Directions for this task:
Please pull out every line in the items below that contains the string "kern", copying each such line in full.

Excerpt from a dataset:
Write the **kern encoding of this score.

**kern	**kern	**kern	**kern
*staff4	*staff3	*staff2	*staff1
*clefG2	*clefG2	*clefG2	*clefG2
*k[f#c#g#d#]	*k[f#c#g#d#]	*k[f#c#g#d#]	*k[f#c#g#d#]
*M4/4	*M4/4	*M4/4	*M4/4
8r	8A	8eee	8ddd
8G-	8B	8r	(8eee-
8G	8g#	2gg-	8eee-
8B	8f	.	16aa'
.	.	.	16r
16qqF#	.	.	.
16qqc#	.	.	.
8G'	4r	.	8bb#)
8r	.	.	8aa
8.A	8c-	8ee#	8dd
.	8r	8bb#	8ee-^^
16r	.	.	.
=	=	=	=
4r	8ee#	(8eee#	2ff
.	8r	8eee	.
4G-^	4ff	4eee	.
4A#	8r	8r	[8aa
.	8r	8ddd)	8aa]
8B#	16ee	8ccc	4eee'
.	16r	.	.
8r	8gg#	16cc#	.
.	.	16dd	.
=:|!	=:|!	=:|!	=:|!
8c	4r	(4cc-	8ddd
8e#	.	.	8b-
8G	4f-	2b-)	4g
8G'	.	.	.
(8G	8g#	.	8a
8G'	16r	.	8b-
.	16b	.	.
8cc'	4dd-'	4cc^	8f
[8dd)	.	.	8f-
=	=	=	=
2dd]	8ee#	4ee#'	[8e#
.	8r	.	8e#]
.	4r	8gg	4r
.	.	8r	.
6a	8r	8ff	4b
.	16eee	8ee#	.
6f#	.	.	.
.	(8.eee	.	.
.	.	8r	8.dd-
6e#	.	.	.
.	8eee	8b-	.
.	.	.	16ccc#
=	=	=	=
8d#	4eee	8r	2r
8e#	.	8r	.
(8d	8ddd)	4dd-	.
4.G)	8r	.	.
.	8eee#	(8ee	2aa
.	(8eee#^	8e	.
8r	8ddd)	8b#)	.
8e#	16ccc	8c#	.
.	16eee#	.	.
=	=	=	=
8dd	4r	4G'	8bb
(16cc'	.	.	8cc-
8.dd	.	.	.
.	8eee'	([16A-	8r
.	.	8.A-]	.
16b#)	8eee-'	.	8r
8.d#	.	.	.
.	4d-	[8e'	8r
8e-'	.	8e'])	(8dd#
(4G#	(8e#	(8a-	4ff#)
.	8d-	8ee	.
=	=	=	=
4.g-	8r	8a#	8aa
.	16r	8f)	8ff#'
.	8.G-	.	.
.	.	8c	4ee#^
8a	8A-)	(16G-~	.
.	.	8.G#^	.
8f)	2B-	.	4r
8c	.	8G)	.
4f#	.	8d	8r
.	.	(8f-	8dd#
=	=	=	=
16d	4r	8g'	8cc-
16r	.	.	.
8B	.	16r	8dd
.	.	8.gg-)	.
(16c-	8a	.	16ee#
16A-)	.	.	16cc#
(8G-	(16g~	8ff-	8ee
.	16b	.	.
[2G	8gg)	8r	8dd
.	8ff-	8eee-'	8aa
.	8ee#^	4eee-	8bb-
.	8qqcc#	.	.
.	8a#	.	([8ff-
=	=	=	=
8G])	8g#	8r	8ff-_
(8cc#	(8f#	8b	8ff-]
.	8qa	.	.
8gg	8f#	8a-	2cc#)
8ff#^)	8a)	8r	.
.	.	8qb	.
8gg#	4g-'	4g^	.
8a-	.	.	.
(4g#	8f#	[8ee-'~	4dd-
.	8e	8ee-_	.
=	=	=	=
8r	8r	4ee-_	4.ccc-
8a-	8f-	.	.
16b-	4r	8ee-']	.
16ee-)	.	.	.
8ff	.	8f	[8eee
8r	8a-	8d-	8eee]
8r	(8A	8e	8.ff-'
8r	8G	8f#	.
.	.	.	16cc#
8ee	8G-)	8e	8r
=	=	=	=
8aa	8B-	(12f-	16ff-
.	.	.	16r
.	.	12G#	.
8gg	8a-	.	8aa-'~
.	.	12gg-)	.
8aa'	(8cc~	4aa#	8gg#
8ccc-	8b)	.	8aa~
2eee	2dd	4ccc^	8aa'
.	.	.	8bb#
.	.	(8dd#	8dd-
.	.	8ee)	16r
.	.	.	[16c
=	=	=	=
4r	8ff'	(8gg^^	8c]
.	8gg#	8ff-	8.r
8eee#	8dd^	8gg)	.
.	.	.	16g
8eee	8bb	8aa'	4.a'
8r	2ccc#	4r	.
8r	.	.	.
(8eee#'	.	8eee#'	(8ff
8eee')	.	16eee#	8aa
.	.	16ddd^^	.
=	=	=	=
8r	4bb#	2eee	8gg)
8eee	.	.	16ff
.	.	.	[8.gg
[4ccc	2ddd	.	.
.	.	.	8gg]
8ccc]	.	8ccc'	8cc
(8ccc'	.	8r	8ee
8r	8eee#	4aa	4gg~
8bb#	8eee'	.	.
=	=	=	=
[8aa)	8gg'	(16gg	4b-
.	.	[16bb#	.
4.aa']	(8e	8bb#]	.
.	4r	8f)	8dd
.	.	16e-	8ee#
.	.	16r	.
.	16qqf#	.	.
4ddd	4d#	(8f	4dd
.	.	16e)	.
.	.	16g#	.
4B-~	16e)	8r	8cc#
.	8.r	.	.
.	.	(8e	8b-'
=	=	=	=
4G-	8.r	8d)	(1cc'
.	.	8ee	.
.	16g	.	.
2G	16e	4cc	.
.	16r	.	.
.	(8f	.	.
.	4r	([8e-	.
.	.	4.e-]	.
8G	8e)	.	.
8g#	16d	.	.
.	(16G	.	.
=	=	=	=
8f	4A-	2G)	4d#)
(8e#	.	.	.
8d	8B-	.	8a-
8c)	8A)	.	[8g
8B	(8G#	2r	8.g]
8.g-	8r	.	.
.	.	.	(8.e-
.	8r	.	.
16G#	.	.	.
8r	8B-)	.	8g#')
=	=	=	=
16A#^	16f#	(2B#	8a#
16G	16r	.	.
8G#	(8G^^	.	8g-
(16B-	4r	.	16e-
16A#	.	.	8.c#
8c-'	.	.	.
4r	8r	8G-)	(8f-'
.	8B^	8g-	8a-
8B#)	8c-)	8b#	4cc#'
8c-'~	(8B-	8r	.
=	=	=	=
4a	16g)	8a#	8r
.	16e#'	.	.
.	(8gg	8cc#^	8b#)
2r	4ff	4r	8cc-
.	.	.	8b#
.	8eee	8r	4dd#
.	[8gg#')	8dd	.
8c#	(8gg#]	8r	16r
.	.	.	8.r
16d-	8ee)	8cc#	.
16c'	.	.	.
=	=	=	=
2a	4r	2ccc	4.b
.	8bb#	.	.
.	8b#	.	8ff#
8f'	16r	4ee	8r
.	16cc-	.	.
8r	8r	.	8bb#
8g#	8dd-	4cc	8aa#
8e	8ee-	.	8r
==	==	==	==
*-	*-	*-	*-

The completed task:
Write the **kern encoding of this score.
**kern	**kern	**kern	**kern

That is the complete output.